Aim of the task => Below are the records. Retype exactly the lines between the lines holding "camera: 10 degrees left, 0 degrees up" and "red watering can [583,296,647,414]", inclusive.

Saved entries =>
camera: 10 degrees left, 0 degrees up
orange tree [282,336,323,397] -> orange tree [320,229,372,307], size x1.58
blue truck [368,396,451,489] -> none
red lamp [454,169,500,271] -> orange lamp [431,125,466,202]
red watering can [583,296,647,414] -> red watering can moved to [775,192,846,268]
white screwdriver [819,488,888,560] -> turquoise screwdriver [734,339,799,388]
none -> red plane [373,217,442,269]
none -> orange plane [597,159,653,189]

--

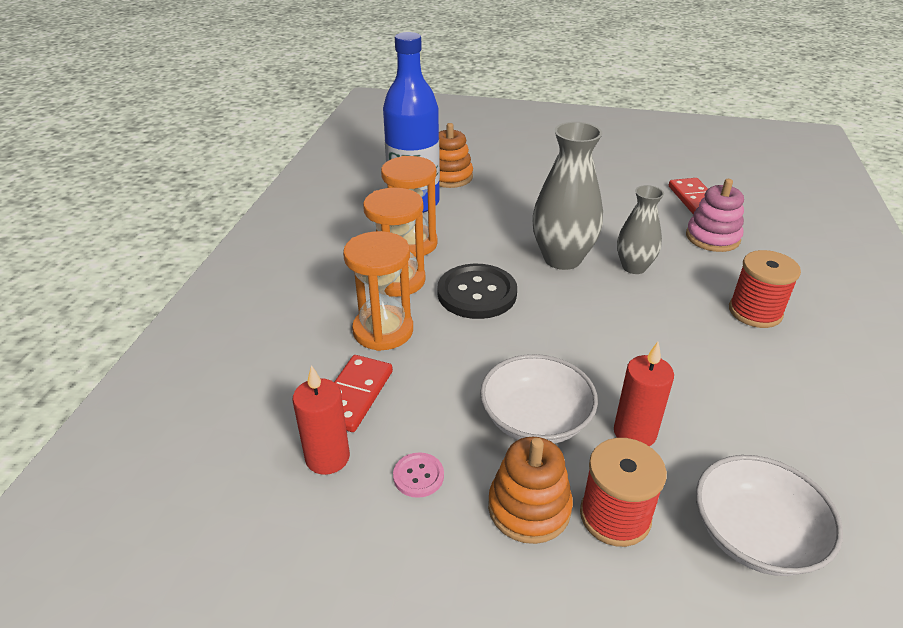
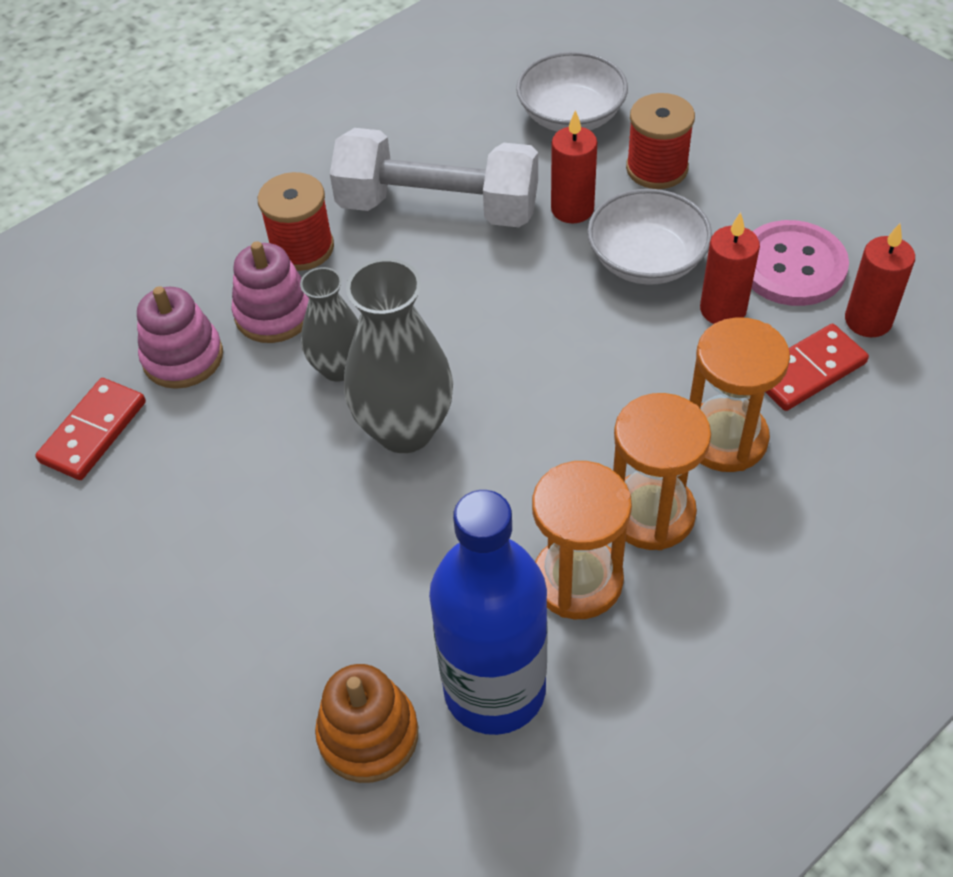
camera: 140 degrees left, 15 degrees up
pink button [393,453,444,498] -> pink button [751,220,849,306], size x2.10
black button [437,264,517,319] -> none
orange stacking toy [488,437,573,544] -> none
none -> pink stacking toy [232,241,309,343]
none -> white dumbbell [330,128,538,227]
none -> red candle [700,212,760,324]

The answer =>
camera: 10 degrees left, 0 degrees up
orange tree [282,336,323,397] -> orange tree [320,229,372,307], size x1.58
blue truck [368,396,451,489] -> none
red lamp [454,169,500,271] -> orange lamp [431,125,466,202]
red watering can [583,296,647,414] -> red watering can moved to [775,192,846,268]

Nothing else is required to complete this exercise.